Exercise:
Copy out each line in the items below that contains the string "given". Case matters.

Records from a data source:
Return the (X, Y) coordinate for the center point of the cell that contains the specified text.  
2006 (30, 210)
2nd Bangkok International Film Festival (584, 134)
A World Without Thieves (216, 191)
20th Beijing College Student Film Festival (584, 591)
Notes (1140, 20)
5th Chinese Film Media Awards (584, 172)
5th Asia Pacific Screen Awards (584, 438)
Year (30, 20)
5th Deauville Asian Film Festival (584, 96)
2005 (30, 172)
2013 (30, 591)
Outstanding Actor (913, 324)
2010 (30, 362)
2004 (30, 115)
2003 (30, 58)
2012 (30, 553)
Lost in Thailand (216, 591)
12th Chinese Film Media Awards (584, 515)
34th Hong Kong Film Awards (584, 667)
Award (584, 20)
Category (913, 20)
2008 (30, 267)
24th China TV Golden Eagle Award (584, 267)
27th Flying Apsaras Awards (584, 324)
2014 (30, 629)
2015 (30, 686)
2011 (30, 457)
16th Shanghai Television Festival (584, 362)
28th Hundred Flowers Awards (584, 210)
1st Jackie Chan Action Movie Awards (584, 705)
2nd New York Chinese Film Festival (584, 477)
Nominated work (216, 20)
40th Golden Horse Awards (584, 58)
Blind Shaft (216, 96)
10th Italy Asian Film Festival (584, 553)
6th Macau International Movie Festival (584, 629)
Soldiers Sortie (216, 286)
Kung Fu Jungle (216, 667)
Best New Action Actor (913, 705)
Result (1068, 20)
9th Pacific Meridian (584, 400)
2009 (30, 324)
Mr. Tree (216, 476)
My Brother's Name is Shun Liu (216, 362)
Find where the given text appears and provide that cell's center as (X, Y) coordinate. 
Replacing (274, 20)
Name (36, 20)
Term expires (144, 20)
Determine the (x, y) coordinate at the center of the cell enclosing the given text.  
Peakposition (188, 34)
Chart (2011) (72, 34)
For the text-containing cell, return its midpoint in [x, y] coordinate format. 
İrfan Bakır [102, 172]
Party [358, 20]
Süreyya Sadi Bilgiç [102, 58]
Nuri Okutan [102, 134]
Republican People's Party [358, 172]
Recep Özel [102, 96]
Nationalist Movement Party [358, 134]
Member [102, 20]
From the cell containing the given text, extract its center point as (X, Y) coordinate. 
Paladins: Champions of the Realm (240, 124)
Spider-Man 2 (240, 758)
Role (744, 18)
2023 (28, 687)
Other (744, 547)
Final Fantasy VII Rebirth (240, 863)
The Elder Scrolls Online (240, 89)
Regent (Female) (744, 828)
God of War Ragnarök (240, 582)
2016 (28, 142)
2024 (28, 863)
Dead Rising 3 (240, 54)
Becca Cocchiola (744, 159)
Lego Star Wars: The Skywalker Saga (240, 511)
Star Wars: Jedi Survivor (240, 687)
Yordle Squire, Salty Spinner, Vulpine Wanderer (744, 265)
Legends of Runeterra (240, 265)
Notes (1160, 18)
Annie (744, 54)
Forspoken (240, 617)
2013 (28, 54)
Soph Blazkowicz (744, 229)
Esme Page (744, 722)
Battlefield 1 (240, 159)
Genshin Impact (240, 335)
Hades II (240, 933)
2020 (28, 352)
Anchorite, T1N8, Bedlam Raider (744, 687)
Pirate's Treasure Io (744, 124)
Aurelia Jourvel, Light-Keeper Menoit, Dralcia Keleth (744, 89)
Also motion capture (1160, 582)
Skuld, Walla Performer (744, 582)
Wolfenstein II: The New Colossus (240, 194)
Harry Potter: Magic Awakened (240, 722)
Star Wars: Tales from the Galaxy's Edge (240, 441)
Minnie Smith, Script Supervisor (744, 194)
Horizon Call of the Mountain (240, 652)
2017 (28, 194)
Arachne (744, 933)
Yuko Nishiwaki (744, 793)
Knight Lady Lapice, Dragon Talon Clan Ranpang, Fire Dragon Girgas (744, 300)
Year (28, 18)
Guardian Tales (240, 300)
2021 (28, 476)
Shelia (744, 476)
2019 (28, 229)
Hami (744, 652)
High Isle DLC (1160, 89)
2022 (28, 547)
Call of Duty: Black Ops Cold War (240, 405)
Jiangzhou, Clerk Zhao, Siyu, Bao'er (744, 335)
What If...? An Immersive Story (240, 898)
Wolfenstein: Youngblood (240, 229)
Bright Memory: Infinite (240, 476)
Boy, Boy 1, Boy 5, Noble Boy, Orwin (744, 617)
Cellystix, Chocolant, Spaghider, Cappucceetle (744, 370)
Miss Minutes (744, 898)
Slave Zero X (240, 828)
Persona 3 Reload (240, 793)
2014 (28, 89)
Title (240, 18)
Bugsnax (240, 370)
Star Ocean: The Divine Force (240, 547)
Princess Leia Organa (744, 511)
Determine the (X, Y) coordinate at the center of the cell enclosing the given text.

Problem solution:
Find where the given text appears and provide that cell's center as (X, Y) coordinate. 
Determine the (x, y) coordinate at the center of the cell enclosing the given text.  
From the cell containing the given text, extract its center point as (X, Y) coordinate. 
Determine the (X, Y) coordinate at the center of the cell enclosing the given text.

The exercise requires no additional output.